EXERCISE DESCRIPTION:
Pull every line with "house" from the data.

EXERCISE MATERIAL:
* * * * *

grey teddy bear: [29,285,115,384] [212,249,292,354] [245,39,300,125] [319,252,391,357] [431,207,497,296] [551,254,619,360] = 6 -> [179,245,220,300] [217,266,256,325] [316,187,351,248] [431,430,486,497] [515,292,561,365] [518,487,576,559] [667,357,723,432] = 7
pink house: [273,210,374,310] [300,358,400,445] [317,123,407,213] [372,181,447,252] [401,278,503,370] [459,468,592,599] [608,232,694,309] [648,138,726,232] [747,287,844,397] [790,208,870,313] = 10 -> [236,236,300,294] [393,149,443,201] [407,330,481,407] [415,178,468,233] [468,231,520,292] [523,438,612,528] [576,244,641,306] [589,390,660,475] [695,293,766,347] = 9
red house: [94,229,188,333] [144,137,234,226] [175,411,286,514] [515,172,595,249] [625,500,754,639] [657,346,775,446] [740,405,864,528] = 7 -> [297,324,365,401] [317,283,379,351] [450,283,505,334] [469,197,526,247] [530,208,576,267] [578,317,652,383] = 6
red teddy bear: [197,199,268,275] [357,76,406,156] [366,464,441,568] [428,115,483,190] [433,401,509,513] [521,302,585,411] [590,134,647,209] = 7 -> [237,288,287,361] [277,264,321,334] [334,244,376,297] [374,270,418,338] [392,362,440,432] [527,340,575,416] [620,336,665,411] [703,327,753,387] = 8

* * * * *

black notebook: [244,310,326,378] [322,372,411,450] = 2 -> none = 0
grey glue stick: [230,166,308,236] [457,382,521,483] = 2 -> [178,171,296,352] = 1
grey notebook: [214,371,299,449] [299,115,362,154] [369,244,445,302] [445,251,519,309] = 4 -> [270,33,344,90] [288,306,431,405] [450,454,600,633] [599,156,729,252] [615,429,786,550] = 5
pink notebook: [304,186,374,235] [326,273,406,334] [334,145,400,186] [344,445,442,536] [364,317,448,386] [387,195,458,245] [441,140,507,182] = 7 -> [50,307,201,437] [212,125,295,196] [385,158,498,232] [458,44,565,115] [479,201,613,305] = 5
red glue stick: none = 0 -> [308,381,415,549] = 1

* * * * *

RESPONSE:
pink house: [273,210,374,310] [300,358,400,445] [317,123,407,213] [372,181,447,252] [401,278,503,370] [459,468,592,599] [608,232,694,309] [648,138,726,232] [747,287,844,397] [790,208,870,313] = 10 -> [236,236,300,294] [393,149,443,201] [407,330,481,407] [415,178,468,233] [468,231,520,292] [523,438,612,528] [576,244,641,306] [589,390,660,475] [695,293,766,347] = 9
red house: [94,229,188,333] [144,137,234,226] [175,411,286,514] [515,172,595,249] [625,500,754,639] [657,346,775,446] [740,405,864,528] = 7 -> [297,324,365,401] [317,283,379,351] [450,283,505,334] [469,197,526,247] [530,208,576,267] [578,317,652,383] = 6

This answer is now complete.